• [EXERCISE DIRECTIONS]
Could you write out every record below exactly, leaving out any pictures?

• [INPUT]
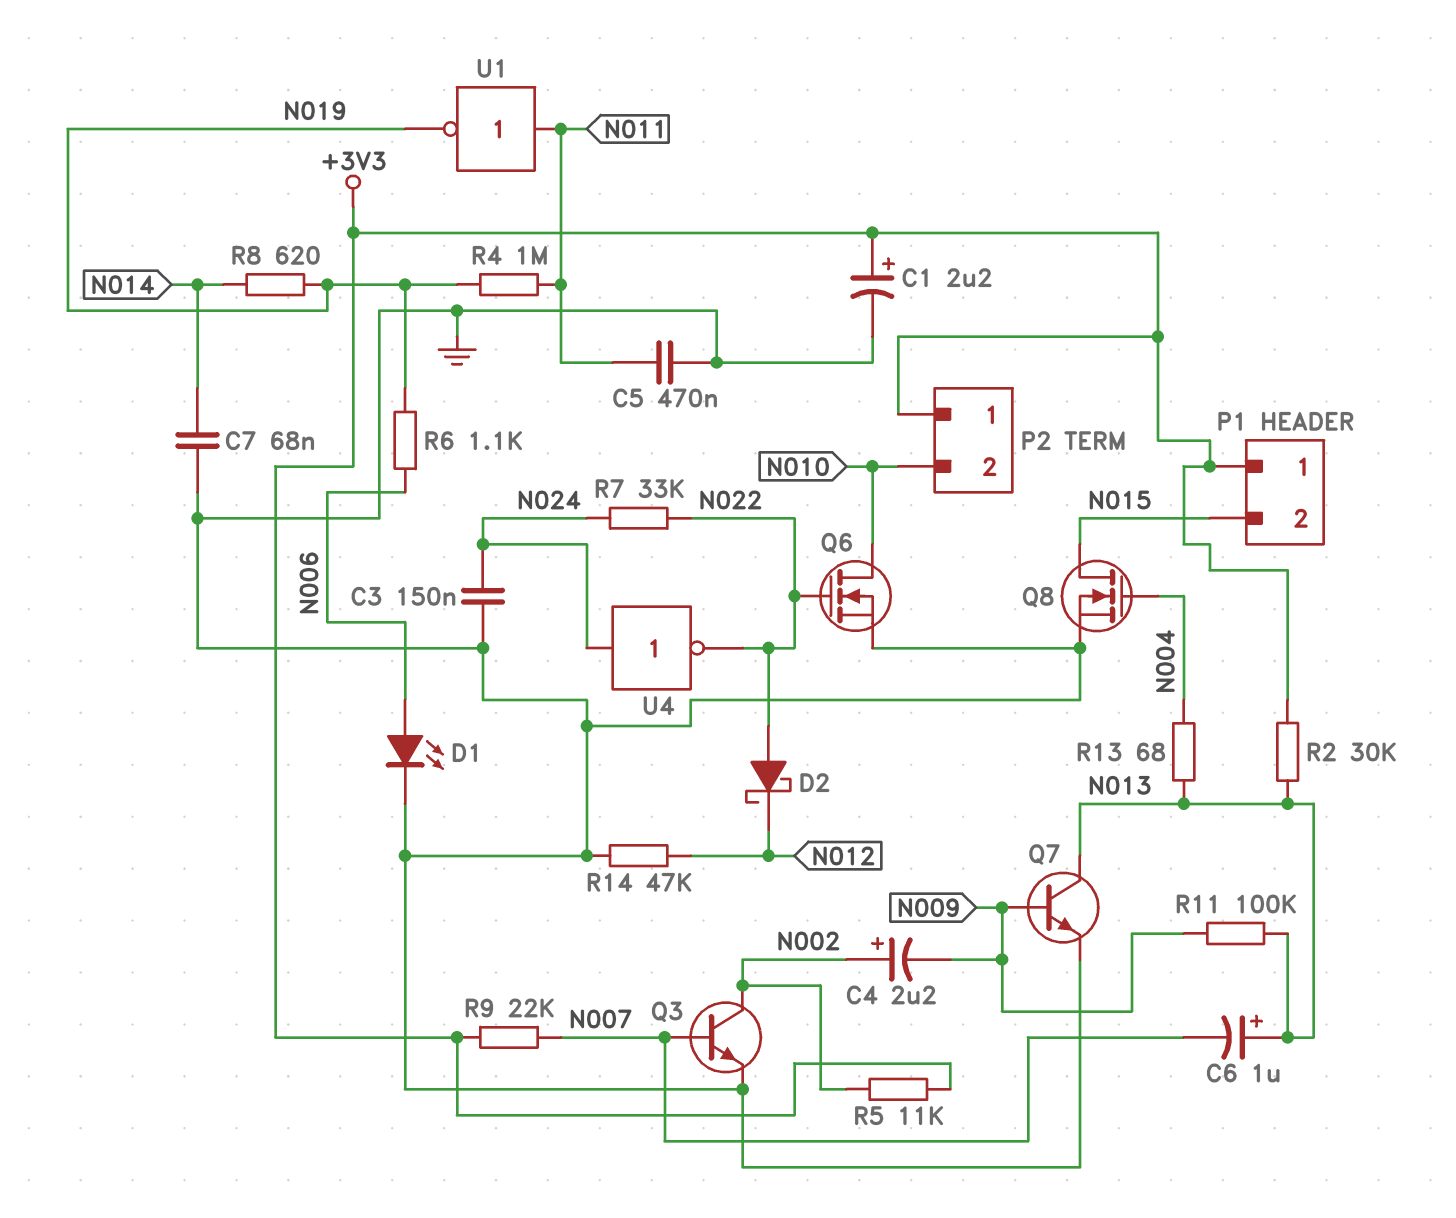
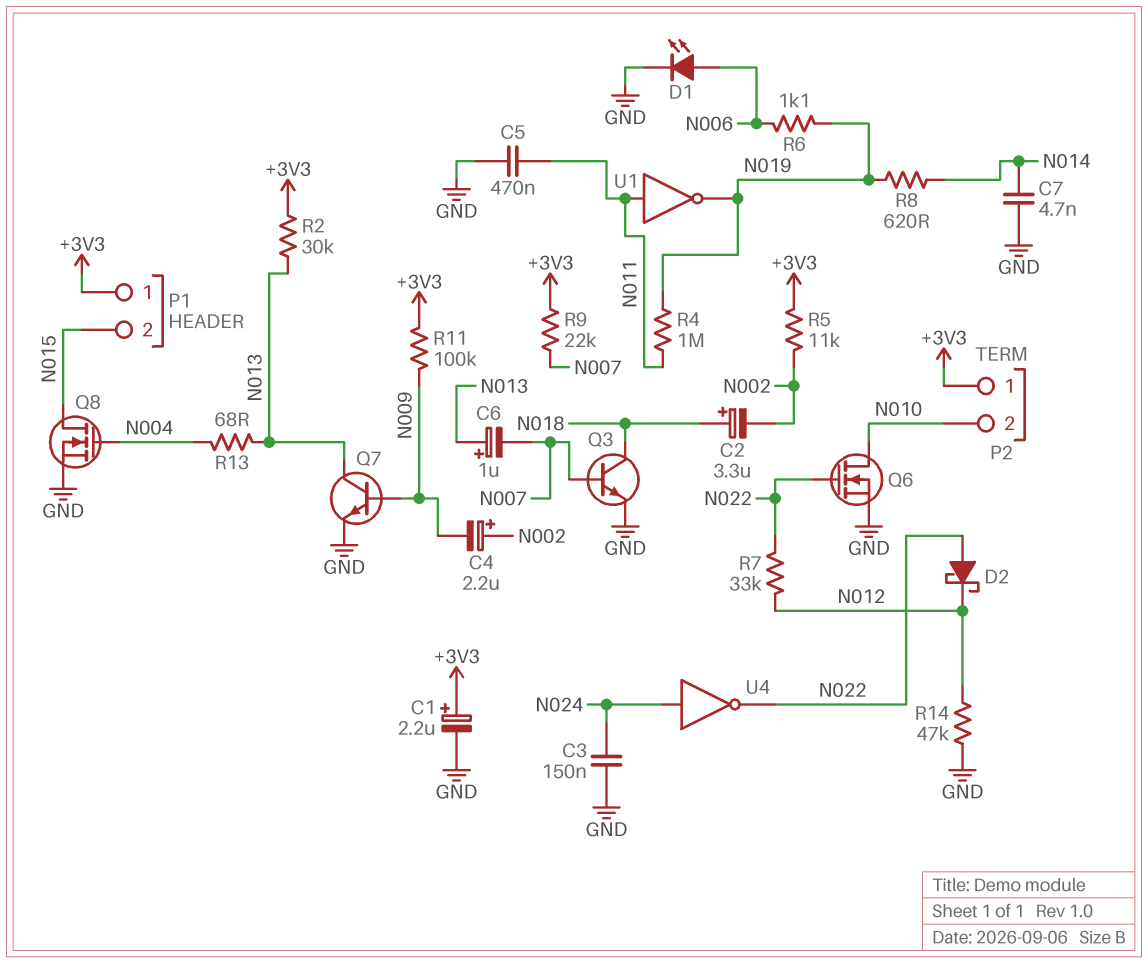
C2: none -> 3.3uF (plus N018, minus N002)
C7: 68nF (GND, N014) -> 4.7nF (GND, N014)
Q3: NPN (B N007, C N002, E GND) -> NPN (B N007, C N018, E GND)
R7: 33k (N022, N024) -> 33k (N012, N022)
R11: 100k (N009, N013) -> 100k (+3V3, N009)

• [RESULT]
C2: none -> 3.3uF (plus N018, minus N002)
C7: 68nF (GND, N014) -> 4.7nF (GND, N014)
Q3: NPN (B N007, C N002, E GND) -> NPN (B N007, C N018, E GND)
R7: 33k (N022, N024) -> 33k (N012, N022)
R11: 100k (N009, N013) -> 100k (+3V3, N009)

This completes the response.